■ **Collected data**
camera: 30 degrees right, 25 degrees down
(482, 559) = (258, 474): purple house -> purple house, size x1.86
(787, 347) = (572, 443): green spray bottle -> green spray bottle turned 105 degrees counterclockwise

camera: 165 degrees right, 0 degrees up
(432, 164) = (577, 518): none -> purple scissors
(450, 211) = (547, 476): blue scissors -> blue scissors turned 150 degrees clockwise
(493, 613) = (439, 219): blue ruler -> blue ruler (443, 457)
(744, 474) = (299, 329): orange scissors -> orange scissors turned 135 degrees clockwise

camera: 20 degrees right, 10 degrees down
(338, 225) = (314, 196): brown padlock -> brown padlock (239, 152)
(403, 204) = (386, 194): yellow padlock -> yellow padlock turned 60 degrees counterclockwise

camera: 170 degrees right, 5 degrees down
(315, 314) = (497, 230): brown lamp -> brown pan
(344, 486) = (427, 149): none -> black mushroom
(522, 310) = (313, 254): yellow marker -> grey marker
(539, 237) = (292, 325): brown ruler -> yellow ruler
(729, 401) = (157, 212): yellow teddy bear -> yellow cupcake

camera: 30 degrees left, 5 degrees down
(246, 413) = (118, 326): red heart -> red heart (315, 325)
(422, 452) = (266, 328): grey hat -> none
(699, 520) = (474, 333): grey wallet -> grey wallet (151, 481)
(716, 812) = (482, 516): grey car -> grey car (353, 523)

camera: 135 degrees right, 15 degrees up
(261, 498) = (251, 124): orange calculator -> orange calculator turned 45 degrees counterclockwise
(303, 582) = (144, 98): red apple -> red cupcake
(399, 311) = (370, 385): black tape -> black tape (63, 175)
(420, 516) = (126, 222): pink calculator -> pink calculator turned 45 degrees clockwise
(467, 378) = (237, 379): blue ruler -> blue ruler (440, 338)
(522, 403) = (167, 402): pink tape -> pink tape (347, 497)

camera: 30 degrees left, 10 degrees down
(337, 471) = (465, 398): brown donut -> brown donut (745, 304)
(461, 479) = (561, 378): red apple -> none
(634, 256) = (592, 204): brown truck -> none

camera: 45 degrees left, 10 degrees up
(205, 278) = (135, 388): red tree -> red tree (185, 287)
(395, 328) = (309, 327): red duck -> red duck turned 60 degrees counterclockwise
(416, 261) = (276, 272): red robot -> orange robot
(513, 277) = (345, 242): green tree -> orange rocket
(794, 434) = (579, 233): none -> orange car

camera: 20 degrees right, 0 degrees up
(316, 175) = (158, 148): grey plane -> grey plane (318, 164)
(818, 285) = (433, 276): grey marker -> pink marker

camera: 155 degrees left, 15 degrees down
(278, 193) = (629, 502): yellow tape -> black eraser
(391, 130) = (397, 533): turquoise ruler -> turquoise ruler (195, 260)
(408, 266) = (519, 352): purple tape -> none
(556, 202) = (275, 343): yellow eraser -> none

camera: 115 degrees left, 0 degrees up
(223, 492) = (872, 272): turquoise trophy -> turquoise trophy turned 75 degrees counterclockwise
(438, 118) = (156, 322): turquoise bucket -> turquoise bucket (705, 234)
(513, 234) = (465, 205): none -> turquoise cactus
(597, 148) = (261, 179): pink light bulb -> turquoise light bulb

■ **Exercise details**
When the line with "camera: 20 degrees right, 10 degrees down" is reached in the data above, begin copying, and stop after the line with "(522, 310) = (313, 254): yellow"; copy each line exactly, both ends included.

■ **Solution for this task**
camera: 20 degrees right, 10 degrees down
(338, 225) = (314, 196): brown padlock -> brown padlock (239, 152)
(403, 204) = (386, 194): yellow padlock -> yellow padlock turned 60 degrees counterclockwise

camera: 170 degrees right, 5 degrees down
(315, 314) = (497, 230): brown lamp -> brown pan
(344, 486) = (427, 149): none -> black mushroom
(522, 310) = (313, 254): yellow marker -> grey marker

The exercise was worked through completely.